AIM OF THE TASK: Render these lines as a numbered list, leaving out blank lines.

EXERCISE INPUTS:
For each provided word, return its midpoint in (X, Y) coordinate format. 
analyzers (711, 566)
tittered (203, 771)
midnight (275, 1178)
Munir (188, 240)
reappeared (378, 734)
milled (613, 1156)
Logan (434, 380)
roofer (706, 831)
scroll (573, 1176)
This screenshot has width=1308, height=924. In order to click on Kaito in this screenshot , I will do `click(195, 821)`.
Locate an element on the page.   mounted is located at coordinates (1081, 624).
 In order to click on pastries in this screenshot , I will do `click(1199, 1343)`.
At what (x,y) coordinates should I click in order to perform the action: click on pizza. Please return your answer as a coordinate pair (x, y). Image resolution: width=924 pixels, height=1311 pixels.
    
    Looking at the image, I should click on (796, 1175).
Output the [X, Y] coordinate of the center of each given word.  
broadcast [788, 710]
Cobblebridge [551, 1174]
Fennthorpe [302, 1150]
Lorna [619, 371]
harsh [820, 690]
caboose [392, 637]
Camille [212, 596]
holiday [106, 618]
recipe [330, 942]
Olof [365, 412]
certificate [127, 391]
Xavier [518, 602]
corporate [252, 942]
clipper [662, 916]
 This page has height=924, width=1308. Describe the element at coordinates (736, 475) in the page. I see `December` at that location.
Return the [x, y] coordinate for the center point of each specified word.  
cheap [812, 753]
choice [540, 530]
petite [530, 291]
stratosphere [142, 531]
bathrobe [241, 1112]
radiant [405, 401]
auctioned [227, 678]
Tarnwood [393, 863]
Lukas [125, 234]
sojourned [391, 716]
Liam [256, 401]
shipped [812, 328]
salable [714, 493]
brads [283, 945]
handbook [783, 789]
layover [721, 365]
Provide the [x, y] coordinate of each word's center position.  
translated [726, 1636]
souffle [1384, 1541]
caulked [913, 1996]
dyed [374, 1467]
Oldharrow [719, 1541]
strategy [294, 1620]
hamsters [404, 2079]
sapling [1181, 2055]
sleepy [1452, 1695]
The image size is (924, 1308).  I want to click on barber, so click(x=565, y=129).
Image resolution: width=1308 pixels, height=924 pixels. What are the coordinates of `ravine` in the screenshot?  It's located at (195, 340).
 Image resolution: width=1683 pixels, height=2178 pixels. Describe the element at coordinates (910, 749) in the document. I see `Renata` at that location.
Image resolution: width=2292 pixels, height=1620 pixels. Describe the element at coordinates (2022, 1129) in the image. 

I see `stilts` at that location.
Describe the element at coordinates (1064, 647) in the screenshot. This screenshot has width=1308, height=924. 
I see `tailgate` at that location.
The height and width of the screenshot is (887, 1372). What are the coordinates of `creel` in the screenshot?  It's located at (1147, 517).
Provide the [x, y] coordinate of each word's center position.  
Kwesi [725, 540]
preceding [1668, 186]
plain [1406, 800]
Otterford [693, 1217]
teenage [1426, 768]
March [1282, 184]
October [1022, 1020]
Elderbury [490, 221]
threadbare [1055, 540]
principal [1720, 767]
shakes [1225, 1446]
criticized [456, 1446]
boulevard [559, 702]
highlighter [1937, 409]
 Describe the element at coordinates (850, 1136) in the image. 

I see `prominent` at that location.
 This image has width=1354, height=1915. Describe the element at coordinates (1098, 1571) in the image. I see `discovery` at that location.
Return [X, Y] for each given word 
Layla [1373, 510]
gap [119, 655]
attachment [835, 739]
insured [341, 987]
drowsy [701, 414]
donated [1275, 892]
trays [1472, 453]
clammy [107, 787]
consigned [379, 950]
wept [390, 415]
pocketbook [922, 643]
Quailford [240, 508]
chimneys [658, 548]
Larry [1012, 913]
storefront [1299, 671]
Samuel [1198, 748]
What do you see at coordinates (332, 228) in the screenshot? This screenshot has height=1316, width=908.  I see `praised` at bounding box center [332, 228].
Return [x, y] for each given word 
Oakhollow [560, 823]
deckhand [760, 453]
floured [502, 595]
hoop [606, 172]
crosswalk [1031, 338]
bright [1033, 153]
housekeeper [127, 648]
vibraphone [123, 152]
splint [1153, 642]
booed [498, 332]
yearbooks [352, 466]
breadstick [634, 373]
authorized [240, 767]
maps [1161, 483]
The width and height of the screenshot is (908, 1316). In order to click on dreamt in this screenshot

ANSWER FOR THIS EXERCISE:
1. For each provided word, return its midpoint in (X, Y) coordinate format. 
2. analyzers (711, 566)
3. tittered (203, 771)
4. midnight (275, 1178)
5. Munir (188, 240)
6. reappeared (378, 734)
7. milled (613, 1156)
8. Logan (434, 380)
9. roofer (706, 831)
10. scroll (573, 1176)
11. This screenshot has width=1308, height=924. In order to click on Kaito in this screenshot , I will do `click(195, 821)`.
12. Locate an element on the page.   mounted is located at coordinates (1081, 624).
13.  In order to click on pastries in this screenshot , I will do `click(1199, 1343)`.
14. At what (x,y) coordinates should I click in order to perform the action: click on pizza. Please return your answer as a coordinate pair (x, y). Image resolution: width=924 pixels, height=1311 pixels.
15.     Looking at the image, I should click on (796, 1175).
16. Output the [X, Y] coordinate of the center of each given word.  
17. broadcast [788, 710]
18. Cobblebridge [551, 1174]
19. Fennthorpe [302, 1150]
20. Lorna [619, 371]
21. harsh [820, 690]
22. caboose [392, 637]
23. Camille [212, 596]
24. holiday [106, 618]
25. recipe [330, 942]
26. Olof [365, 412]
27. certificate [127, 391]
28. Xavier [518, 602]
29. corporate [252, 942]
30. clipper [662, 916]
31.  This page has height=924, width=1308. Describe the element at coordinates (736, 475) in the page. I see `December` at that location.
32. Return the [x, y] coordinate for the center point of each specified word.  
33. cheap [812, 753]
34. choice [540, 530]
35. petite [530, 291]
36. stratosphere [142, 531]
37. bathrobe [241, 1112]
38. radiant [405, 401]
39. auctioned [227, 678]
40. Tarnwood [393, 863]
41. Lukas [125, 234]
42. sojourned [391, 716]
43. Liam [256, 401]
44. shipped [812, 328]
45. salable [714, 493]
46. brads [283, 945]
47. handbook [783, 789]
48. layover [721, 365]
49. Provide the [x, y] coordinate of each word's center position.  
50. translated [726, 1636]
51. souffle [1384, 1541]
52. caulked [913, 1996]
53. dyed [374, 1467]
54. Oldharrow [719, 1541]
55. strategy [294, 1620]
56. hamsters [404, 2079]
57. sapling [1181, 2055]
58. sleepy [1452, 1695]
59. The image size is (924, 1308).  I want to click on barber, so click(x=565, y=129).
60. Image resolution: width=1308 pixels, height=924 pixels. What are the coordinates of `ravine` in the screenshot?  It's located at (195, 340).
61.  Image resolution: width=1683 pixels, height=2178 pixels. Describe the element at coordinates (910, 749) in the document. I see `Renata` at that location.
62. Image resolution: width=2292 pixels, height=1620 pixels. Describe the element at coordinates (2022, 1129) in the image. 
63. I see `stilts` at that location.
64. Describe the element at coordinates (1064, 647) in the screenshot. This screenshot has width=1308, height=924. 
65. I see `tailgate` at that location.
66. The height and width of the screenshot is (887, 1372). What are the coordinates of `creel` in the screenshot?  It's located at (1147, 517).
67. Provide the [x, y] coordinate of each word's center position.  
68. Kwesi [725, 540]
69. preceding [1668, 186]
70. plain [1406, 800]
71. Otterford [693, 1217]
72. teenage [1426, 768]
73. March [1282, 184]
74. October [1022, 1020]
75. Elderbury [490, 221]
76. threadbare [1055, 540]
77. principal [1720, 767]
78. shakes [1225, 1446]
79. criticized [456, 1446]
80. boulevard [559, 702]
81. highlighter [1937, 409]
82.  Describe the element at coordinates (850, 1136) in the image. 
83. I see `prominent` at that location.
84.  This image has width=1354, height=1915. Describe the element at coordinates (1098, 1571) in the image. I see `discovery` at that location.
85. Return [X, Y] for each given word 
86. Layla [1373, 510]
87. gap [119, 655]
88. attachment [835, 739]
89. insured [341, 987]
90. drowsy [701, 414]
91. donated [1275, 892]
92. trays [1472, 453]
93. clammy [107, 787]
94. consigned [379, 950]
95. wept [390, 415]
96. pocketbook [922, 643]
97. Quailford [240, 508]
98. chimneys [658, 548]
99. Larry [1012, 913]
100. storefront [1299, 671]
101. Samuel [1198, 748]
102. What do you see at coordinates (332, 228) in the screenshot? This screenshot has height=1316, width=908.  I see `praised` at bounding box center [332, 228].
103. Return [x, y] for each given word 
104. Oakhollow [560, 823]
105. deckhand [760, 453]
106. floured [502, 595]
107. hoop [606, 172]
108. crosswalk [1031, 338]
109. bright [1033, 153]
110. housekeeper [127, 648]
111. vibraphone [123, 152]
112. splint [1153, 642]
113. booed [498, 332]
114. yearbooks [352, 466]
115. breadstick [634, 373]
116. authorized [240, 767]
117. maps [1161, 483]
118. The width and height of the screenshot is (908, 1316). In order to click on dreamt in this screenshot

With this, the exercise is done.